## PROMPT
Using the entries below, write out the line with "yellow line: (186, 75)", the line with "brown cross: (438, 156) -> (690, 292), moved", and every line in between, exactly as each is written.

## THE DATA
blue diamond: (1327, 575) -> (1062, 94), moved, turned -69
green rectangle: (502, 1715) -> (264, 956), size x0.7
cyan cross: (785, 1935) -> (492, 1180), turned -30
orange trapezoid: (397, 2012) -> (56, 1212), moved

---

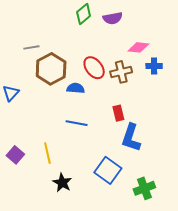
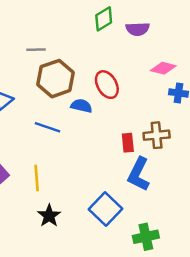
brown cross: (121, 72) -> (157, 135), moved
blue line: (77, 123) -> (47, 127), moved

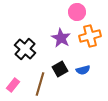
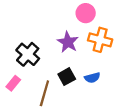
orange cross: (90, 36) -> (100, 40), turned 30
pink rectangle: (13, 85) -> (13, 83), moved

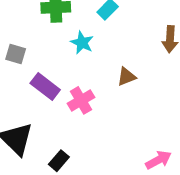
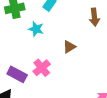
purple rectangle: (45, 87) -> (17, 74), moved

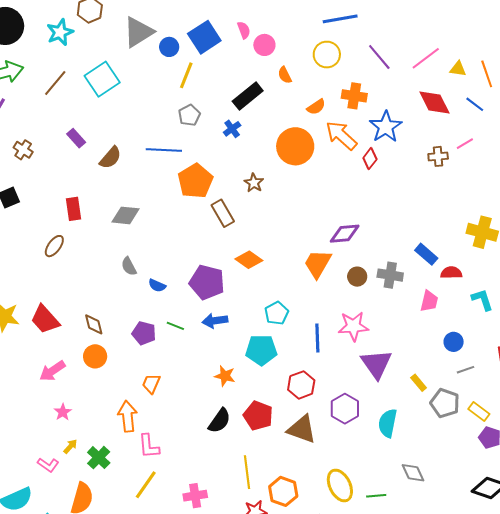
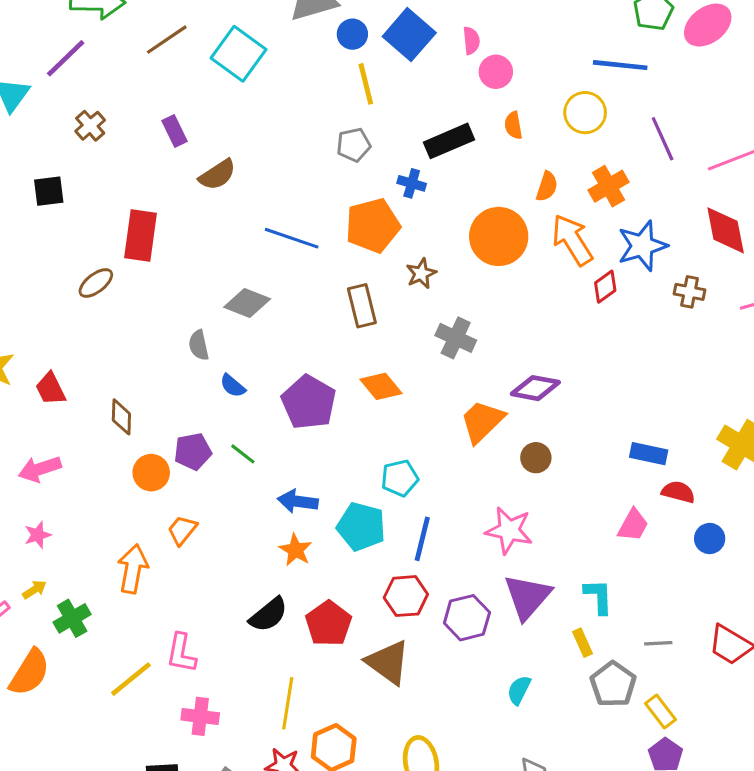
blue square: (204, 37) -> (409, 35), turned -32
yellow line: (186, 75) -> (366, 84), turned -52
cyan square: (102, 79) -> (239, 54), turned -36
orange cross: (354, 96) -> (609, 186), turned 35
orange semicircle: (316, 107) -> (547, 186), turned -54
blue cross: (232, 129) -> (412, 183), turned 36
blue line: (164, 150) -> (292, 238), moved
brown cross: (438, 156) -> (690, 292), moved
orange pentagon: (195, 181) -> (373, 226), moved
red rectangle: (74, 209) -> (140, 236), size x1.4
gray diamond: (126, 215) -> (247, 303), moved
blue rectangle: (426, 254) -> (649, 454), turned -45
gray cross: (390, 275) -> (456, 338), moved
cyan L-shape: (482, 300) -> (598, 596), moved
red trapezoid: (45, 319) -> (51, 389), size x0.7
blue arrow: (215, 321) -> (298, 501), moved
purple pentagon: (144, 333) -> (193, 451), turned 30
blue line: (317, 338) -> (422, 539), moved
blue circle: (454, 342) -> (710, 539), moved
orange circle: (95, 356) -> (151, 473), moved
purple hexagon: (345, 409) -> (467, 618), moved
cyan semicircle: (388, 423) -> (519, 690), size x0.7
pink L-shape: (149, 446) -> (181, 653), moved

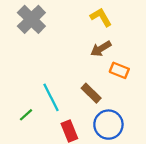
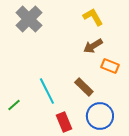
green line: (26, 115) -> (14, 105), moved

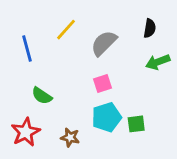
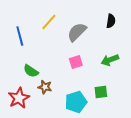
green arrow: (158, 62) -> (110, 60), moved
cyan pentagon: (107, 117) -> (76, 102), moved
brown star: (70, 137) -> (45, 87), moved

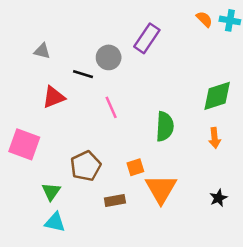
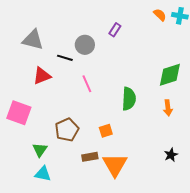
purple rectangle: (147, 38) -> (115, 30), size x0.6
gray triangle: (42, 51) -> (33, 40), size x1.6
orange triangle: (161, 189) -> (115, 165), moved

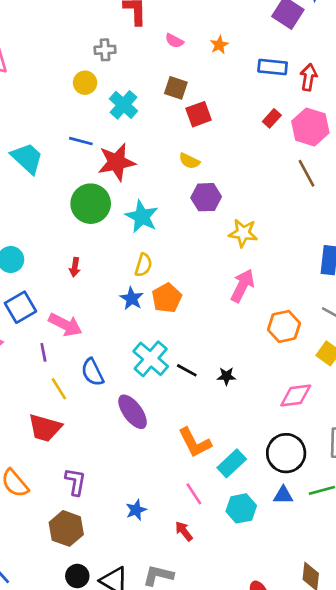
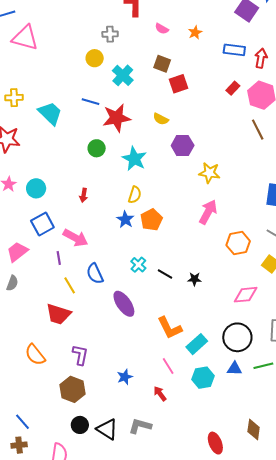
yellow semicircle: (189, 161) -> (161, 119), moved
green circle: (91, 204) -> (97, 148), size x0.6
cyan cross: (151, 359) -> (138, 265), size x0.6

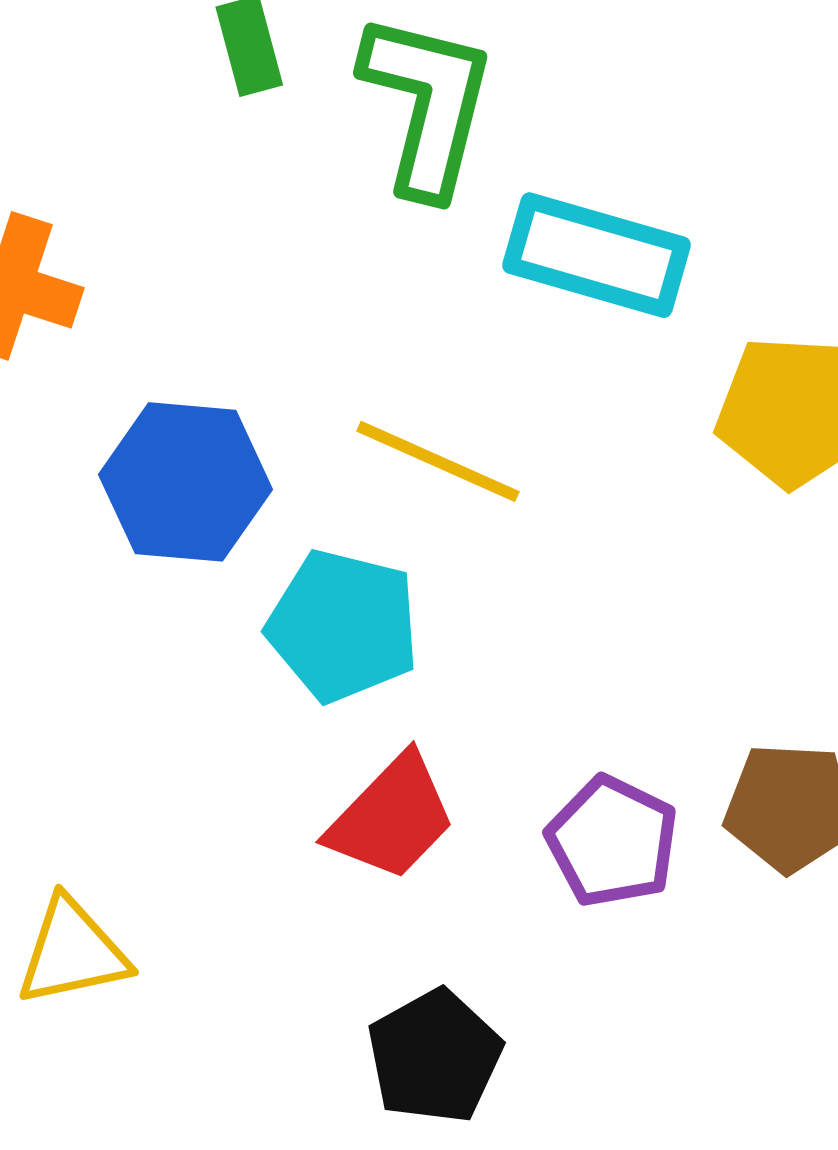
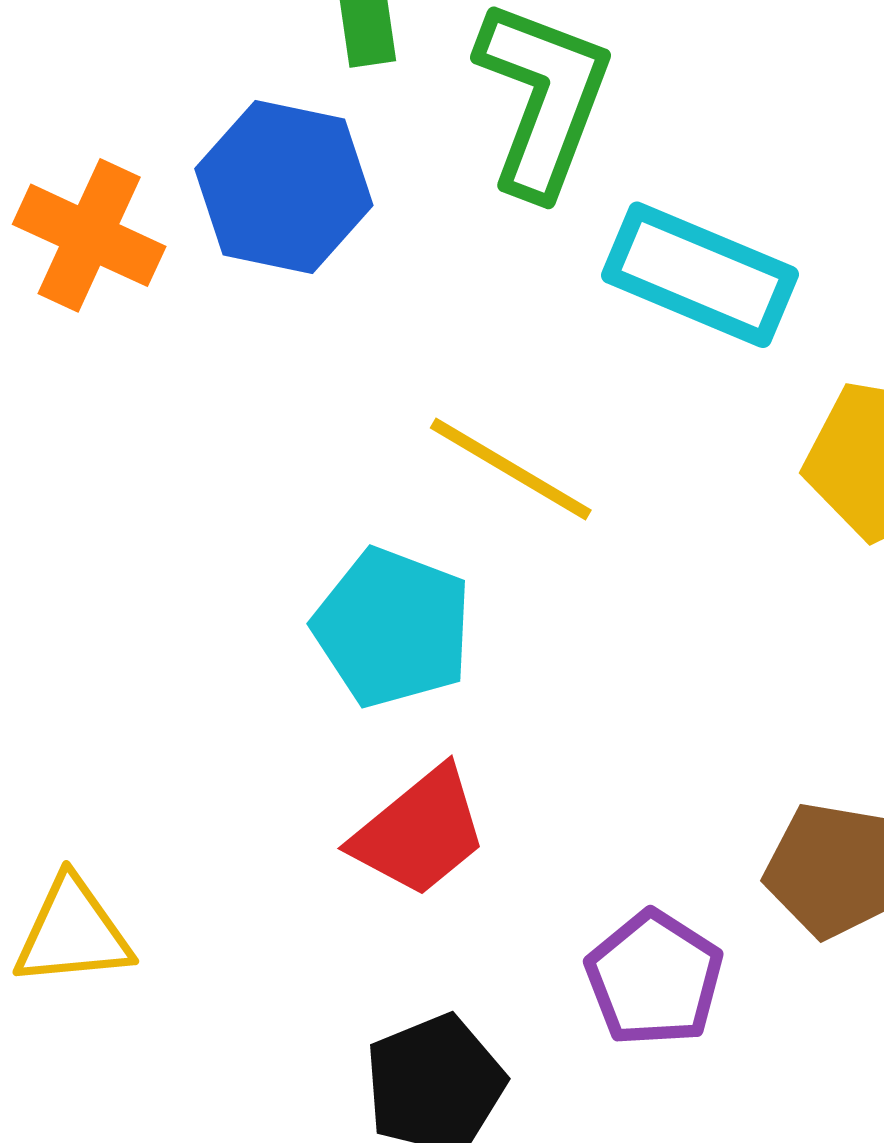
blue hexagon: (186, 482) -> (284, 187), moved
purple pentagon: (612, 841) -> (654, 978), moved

## FINISHED EXERCISE
yellow line: (186, 75) -> (366, 84), turned -52
cyan square: (102, 79) -> (239, 54), turned -36
orange cross: (354, 96) -> (609, 186), turned 35
orange semicircle: (316, 107) -> (547, 186), turned -54
blue cross: (232, 129) -> (412, 183), turned 36
blue line: (164, 150) -> (292, 238), moved
brown cross: (438, 156) -> (690, 292), moved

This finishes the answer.